◆ Data shown
──────
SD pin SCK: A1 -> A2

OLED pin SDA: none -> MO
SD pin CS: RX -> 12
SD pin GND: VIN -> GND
──────
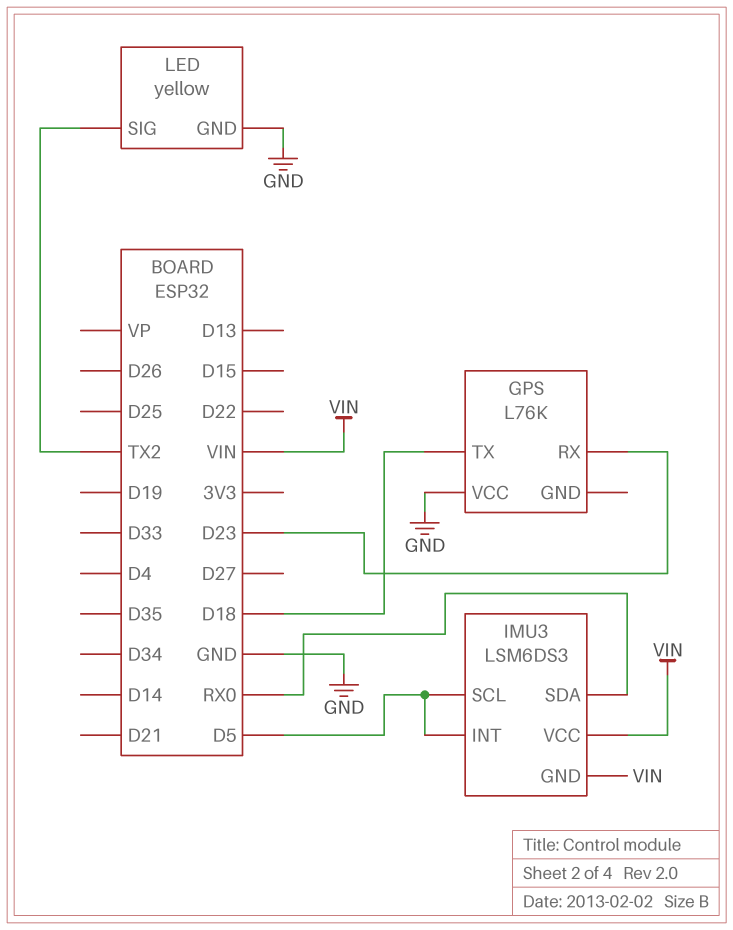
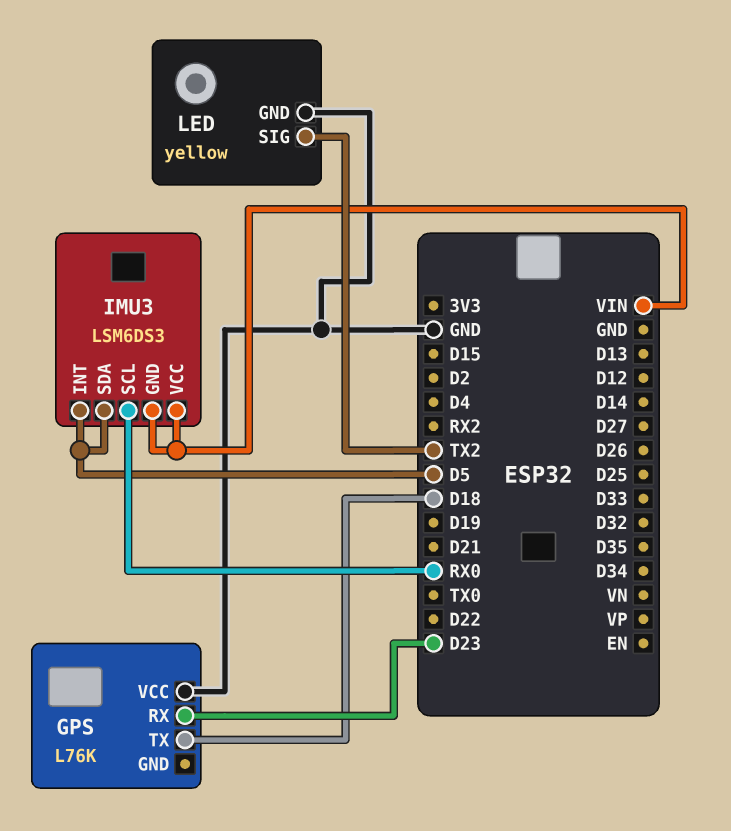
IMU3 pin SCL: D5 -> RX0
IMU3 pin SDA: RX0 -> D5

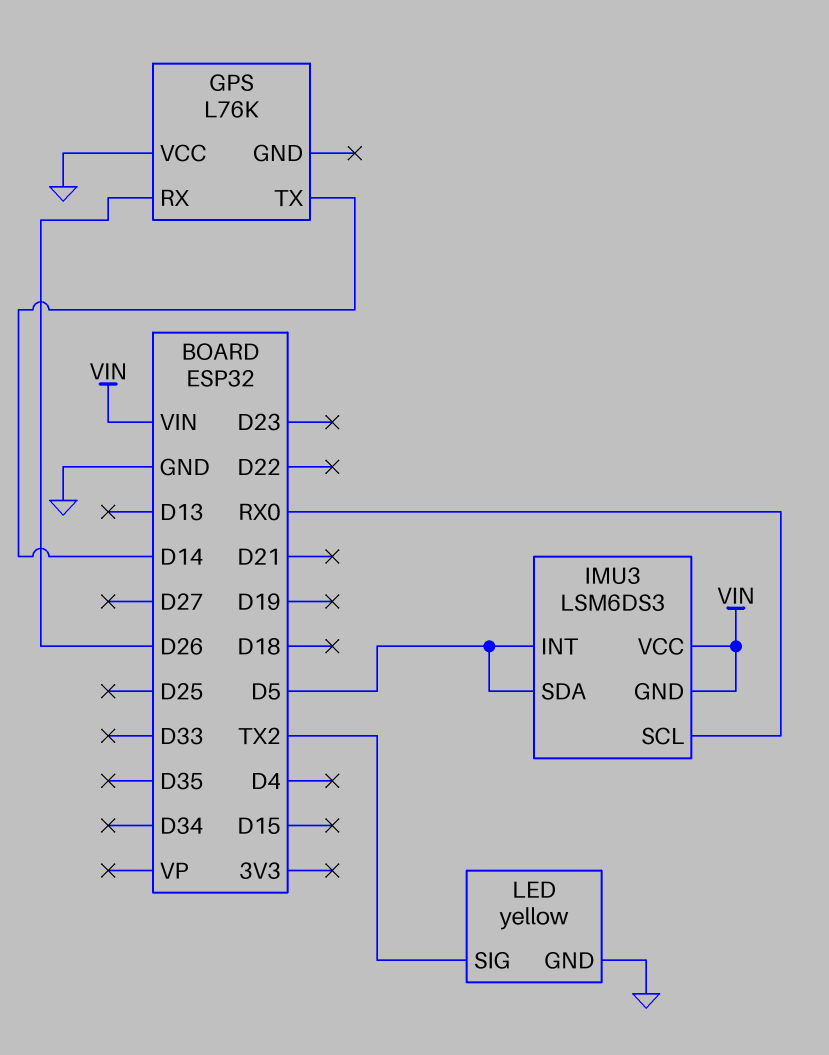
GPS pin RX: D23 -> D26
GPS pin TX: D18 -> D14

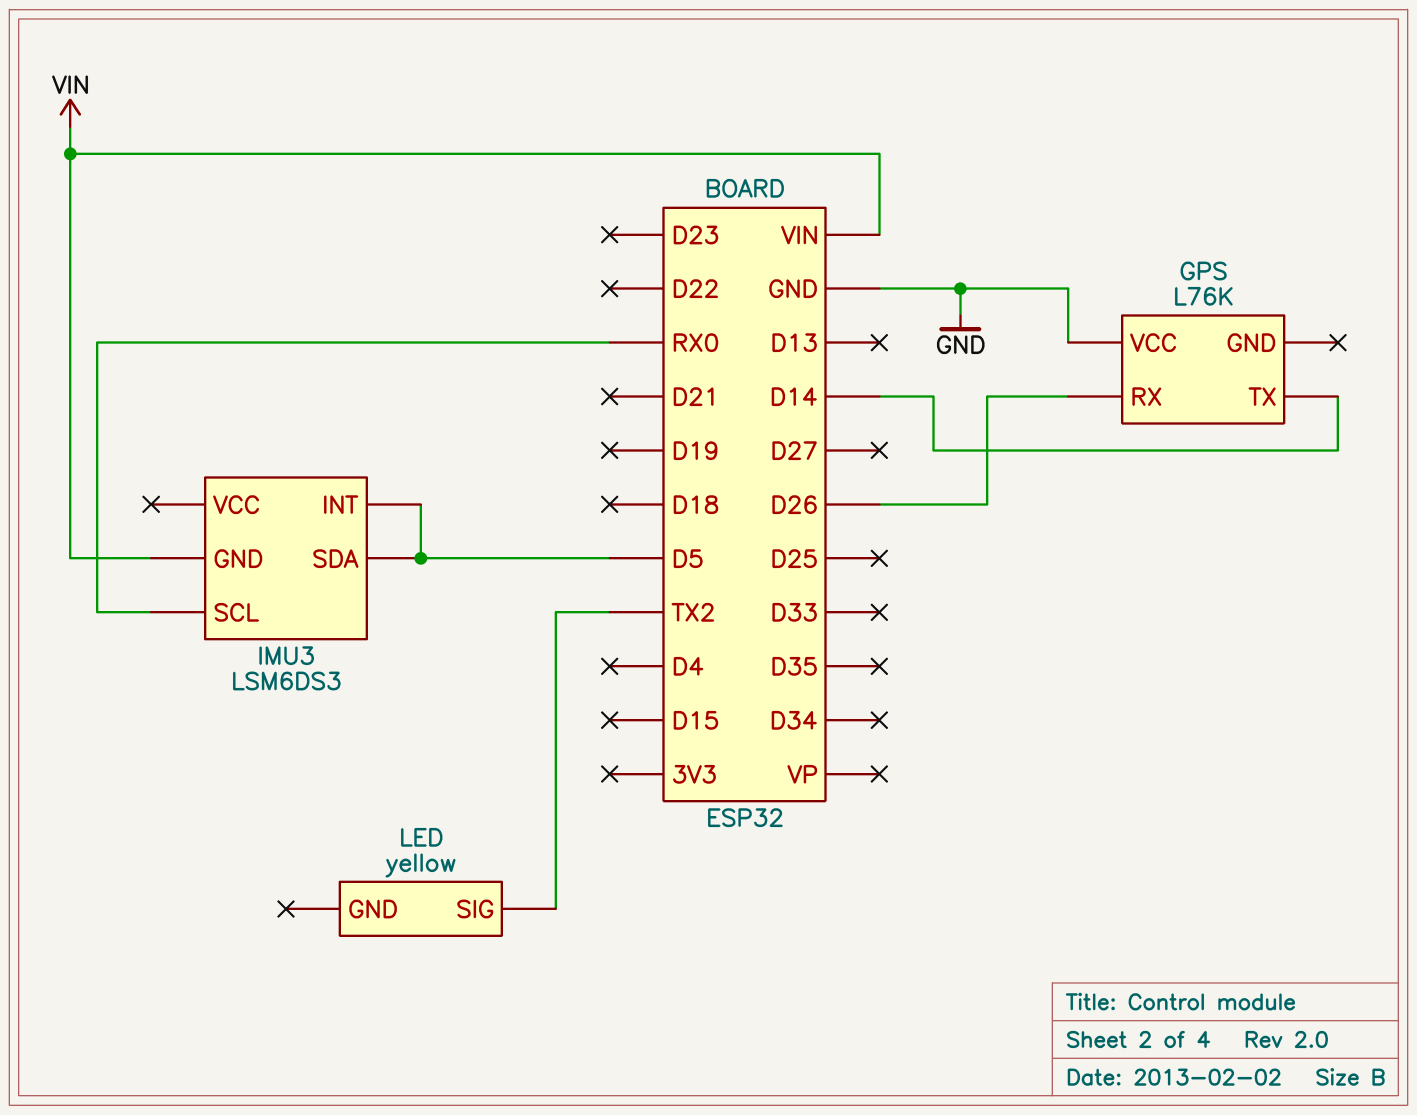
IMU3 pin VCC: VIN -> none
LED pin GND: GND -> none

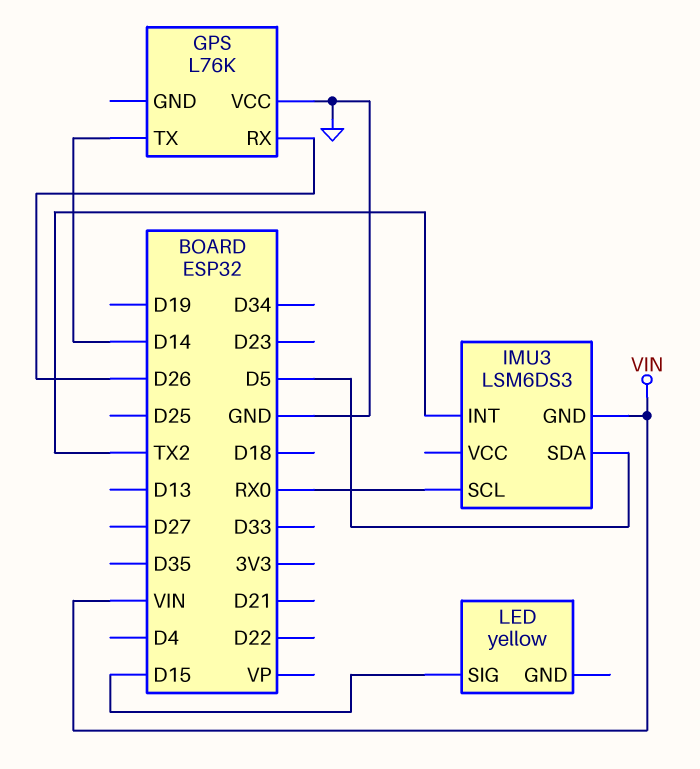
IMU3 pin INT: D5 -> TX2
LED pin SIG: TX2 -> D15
──────
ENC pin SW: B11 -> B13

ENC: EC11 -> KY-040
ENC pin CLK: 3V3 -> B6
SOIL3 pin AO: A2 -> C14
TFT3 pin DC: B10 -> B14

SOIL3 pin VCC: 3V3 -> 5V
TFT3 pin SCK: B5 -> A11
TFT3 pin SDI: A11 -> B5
──────
◆ What the task requires
Repeat, character for character, the lines of the material above from the line with "ENC pin SW: B11 -> B13" through the line with "TFT3 pin SDI: A11 -> B5".

◆ Task answer
ENC pin SW: B11 -> B13

ENC: EC11 -> KY-040
ENC pin CLK: 3V3 -> B6
SOIL3 pin AO: A2 -> C14
TFT3 pin DC: B10 -> B14

SOIL3 pin VCC: 3V3 -> 5V
TFT3 pin SCK: B5 -> A11
TFT3 pin SDI: A11 -> B5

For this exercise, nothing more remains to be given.